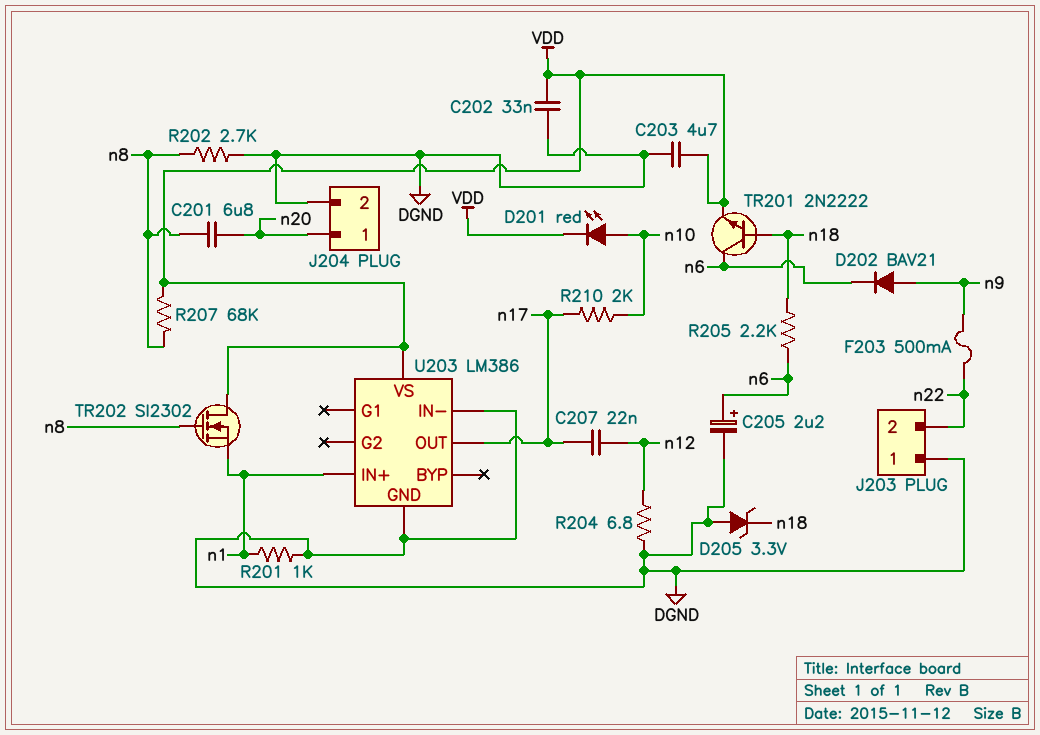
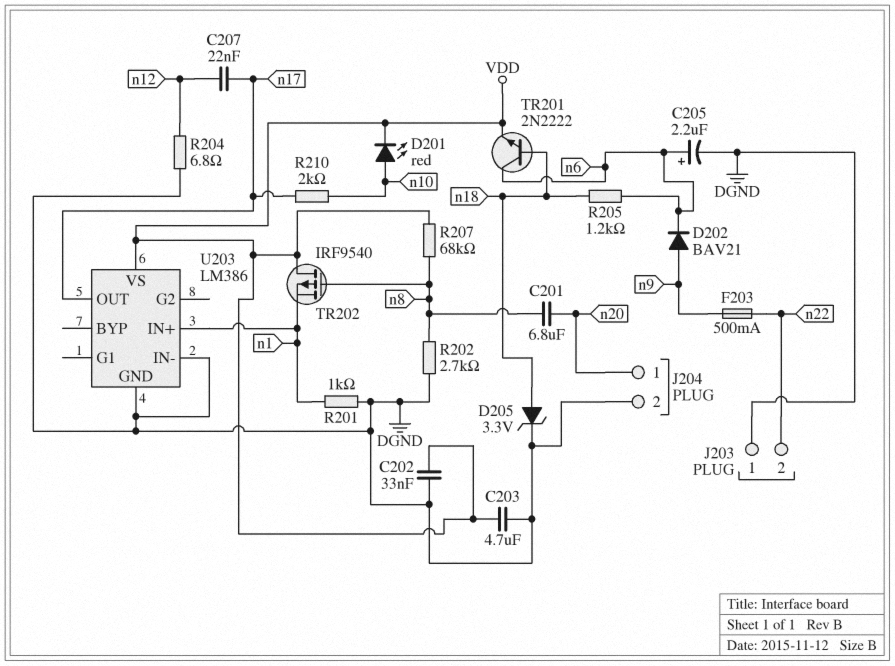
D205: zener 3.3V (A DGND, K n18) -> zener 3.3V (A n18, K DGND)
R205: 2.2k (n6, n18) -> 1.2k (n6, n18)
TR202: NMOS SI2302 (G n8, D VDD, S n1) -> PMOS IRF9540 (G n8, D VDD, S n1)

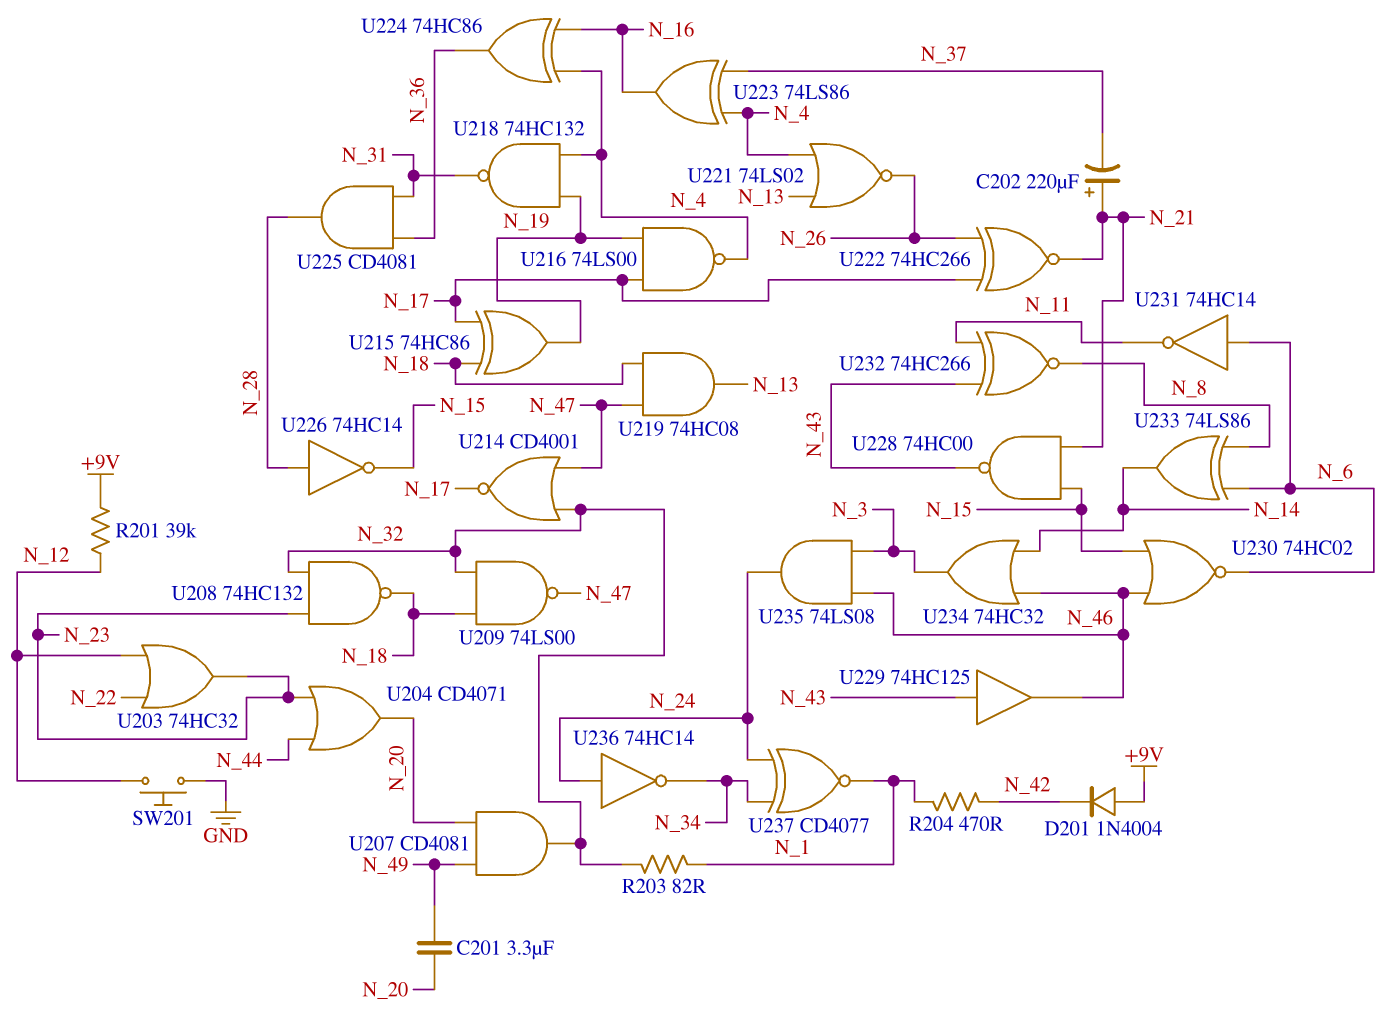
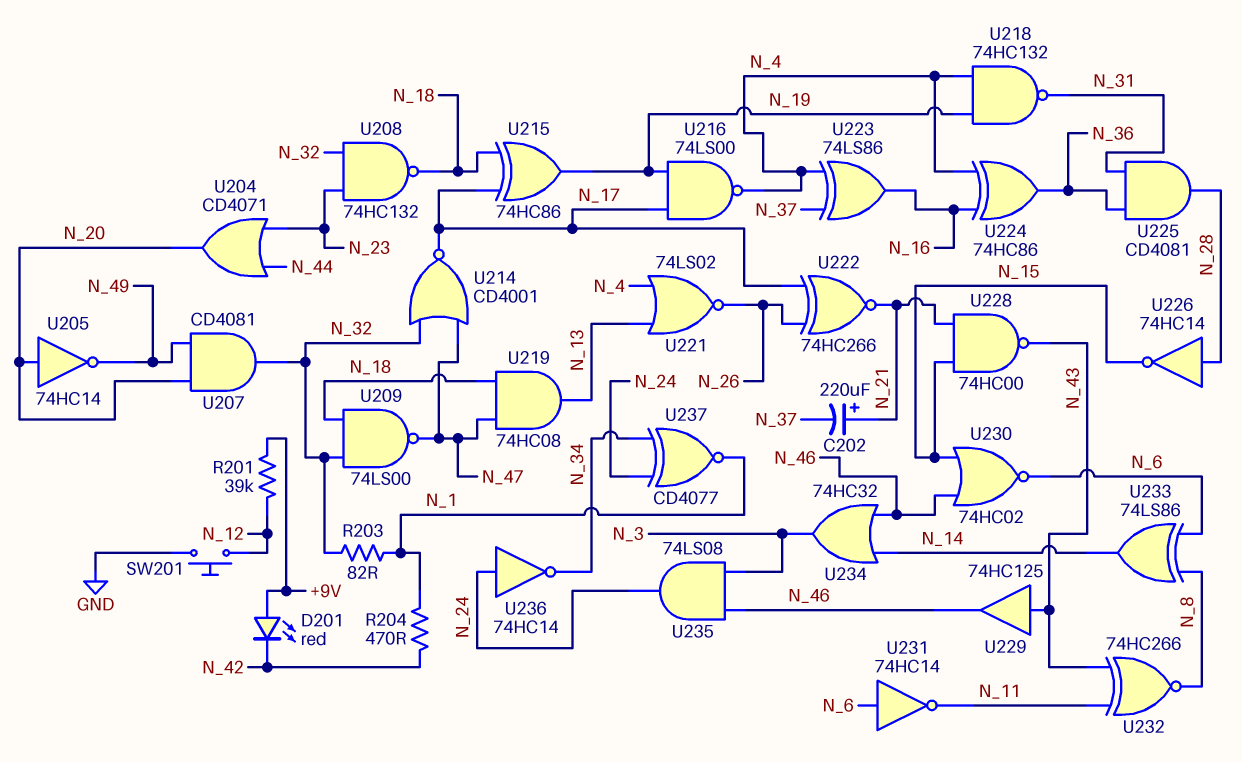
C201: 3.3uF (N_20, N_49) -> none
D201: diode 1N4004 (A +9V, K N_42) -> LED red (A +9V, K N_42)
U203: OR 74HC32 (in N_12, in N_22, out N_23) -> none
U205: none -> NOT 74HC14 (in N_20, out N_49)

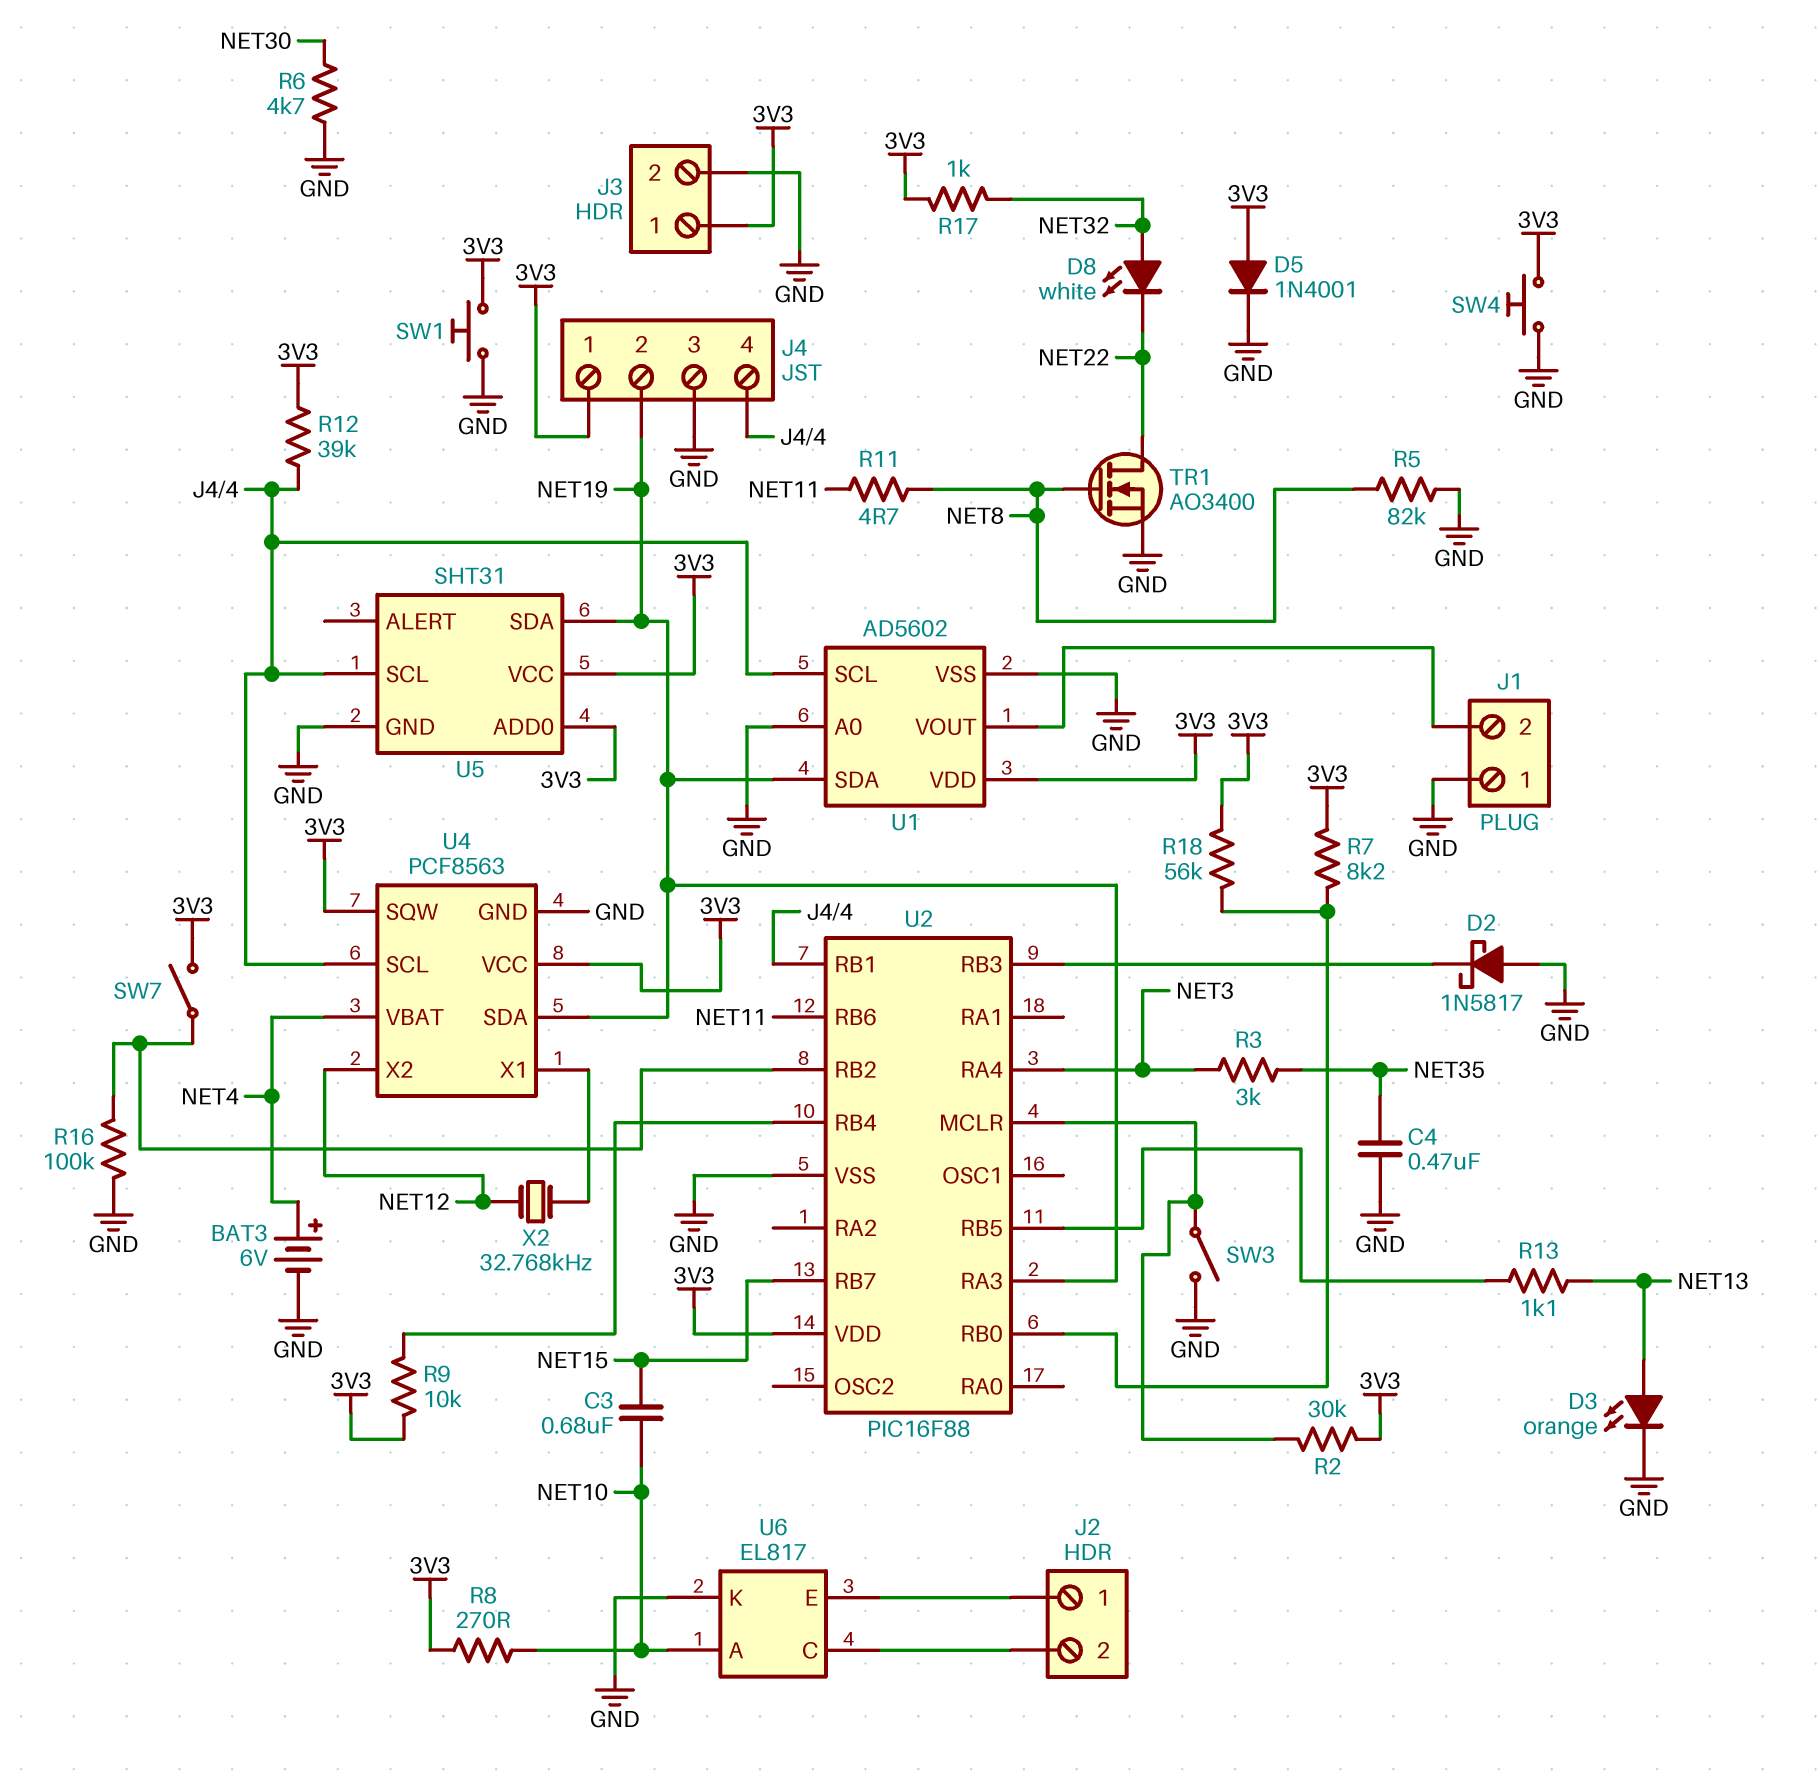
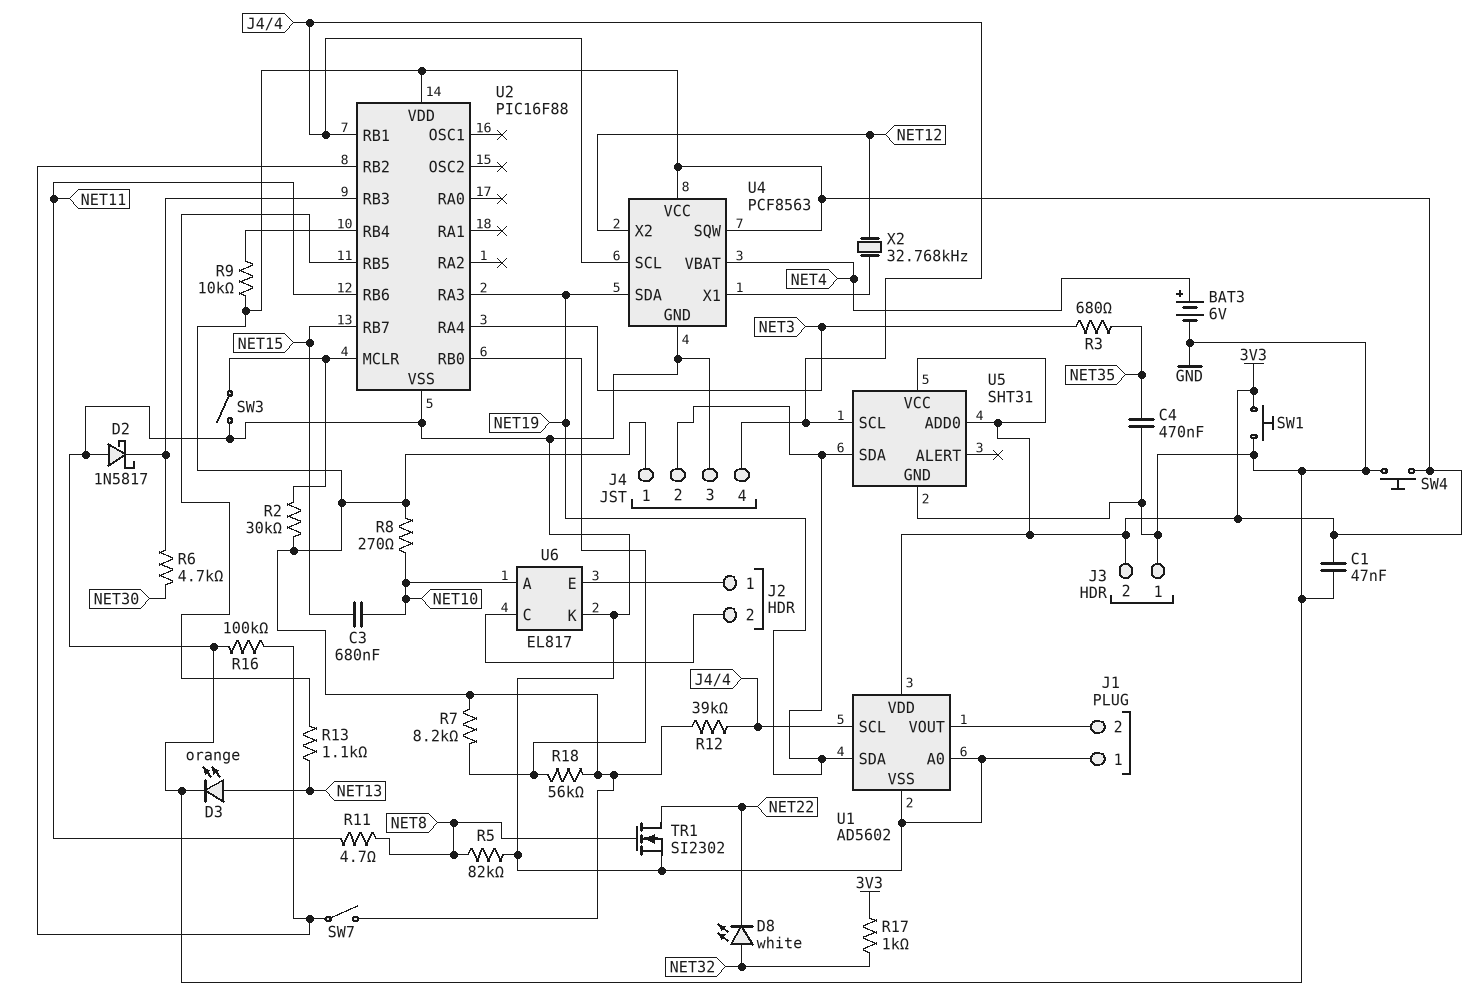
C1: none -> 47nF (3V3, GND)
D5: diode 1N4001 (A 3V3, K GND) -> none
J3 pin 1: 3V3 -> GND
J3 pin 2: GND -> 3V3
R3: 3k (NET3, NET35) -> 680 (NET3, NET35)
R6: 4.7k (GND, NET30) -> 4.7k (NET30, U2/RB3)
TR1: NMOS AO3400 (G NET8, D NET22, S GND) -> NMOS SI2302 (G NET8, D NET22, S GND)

# [Required action]
Omitting the images, copy the listing exactly.

# [Exercise answer]
D205: zener 3.3V (A DGND, K n18) -> zener 3.3V (A n18, K DGND)
R205: 2.2k (n6, n18) -> 1.2k (n6, n18)
TR202: NMOS SI2302 (G n8, D VDD, S n1) -> PMOS IRF9540 (G n8, D VDD, S n1)

C201: 3.3uF (N_20, N_49) -> none
D201: diode 1N4004 (A +9V, K N_42) -> LED red (A +9V, K N_42)
U203: OR 74HC32 (in N_12, in N_22, out N_23) -> none
U205: none -> NOT 74HC14 (in N_20, out N_49)

C1: none -> 47nF (3V3, GND)
D5: diode 1N4001 (A 3V3, K GND) -> none
J3 pin 1: 3V3 -> GND
J3 pin 2: GND -> 3V3
R3: 3k (NET3, NET35) -> 680 (NET3, NET35)
R6: 4.7k (GND, NET30) -> 4.7k (NET30, U2/RB3)
TR1: NMOS AO3400 (G NET8, D NET22, S GND) -> NMOS SI2302 (G NET8, D NET22, S GND)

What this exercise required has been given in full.